### [SUPPLIED INFORMATION]
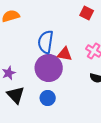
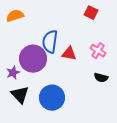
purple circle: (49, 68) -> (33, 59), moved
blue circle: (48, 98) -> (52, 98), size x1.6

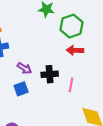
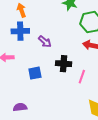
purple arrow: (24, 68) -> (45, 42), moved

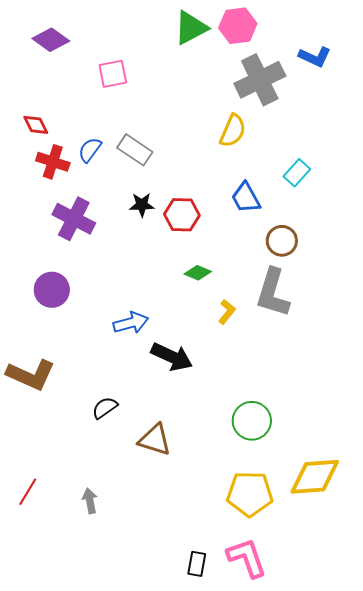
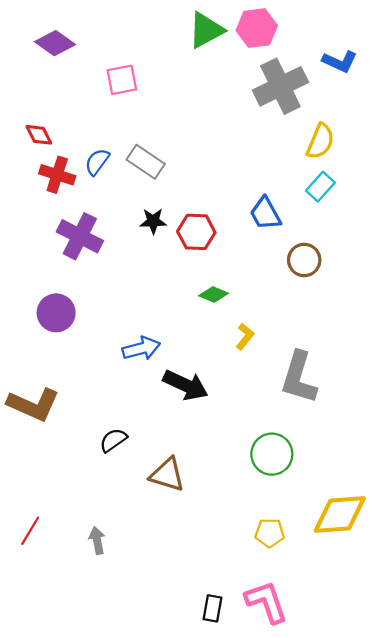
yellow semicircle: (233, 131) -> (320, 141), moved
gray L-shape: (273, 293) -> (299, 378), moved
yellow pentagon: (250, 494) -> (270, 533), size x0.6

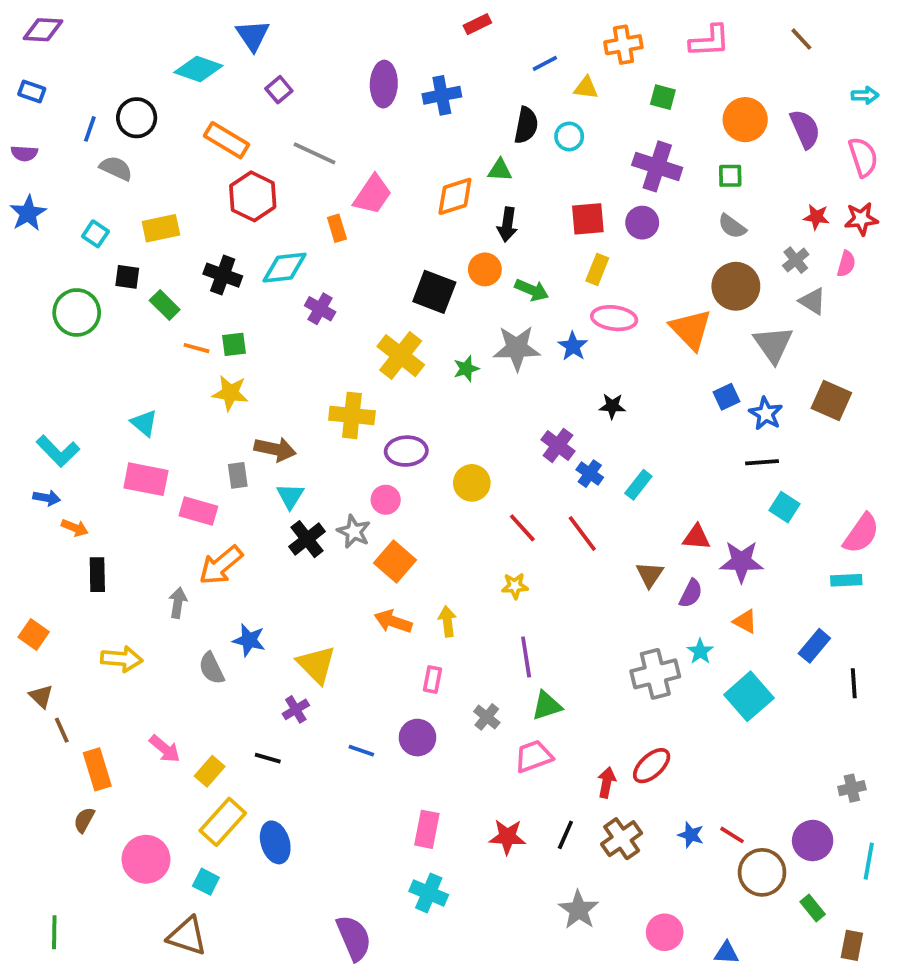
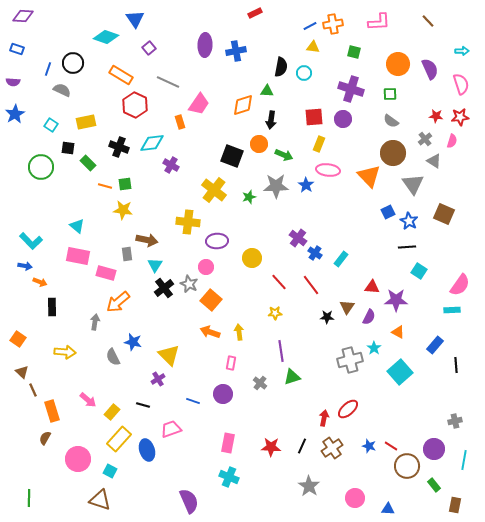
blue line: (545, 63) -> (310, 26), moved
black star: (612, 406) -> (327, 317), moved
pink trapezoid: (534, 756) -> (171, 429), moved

### [WHAT THE TASK ASKS]
Retype the records verbatim, excluding each image they hold.

### [ANSWER BELOW]
purple circle: (49, 68) -> (33, 59), moved
blue circle: (48, 98) -> (52, 98), size x1.6

purple arrow: (24, 68) -> (45, 42), moved

yellow semicircle: (233, 131) -> (320, 141), moved
gray L-shape: (273, 293) -> (299, 378), moved
yellow pentagon: (250, 494) -> (270, 533), size x0.6

blue line: (545, 63) -> (310, 26), moved
black star: (612, 406) -> (327, 317), moved
pink trapezoid: (534, 756) -> (171, 429), moved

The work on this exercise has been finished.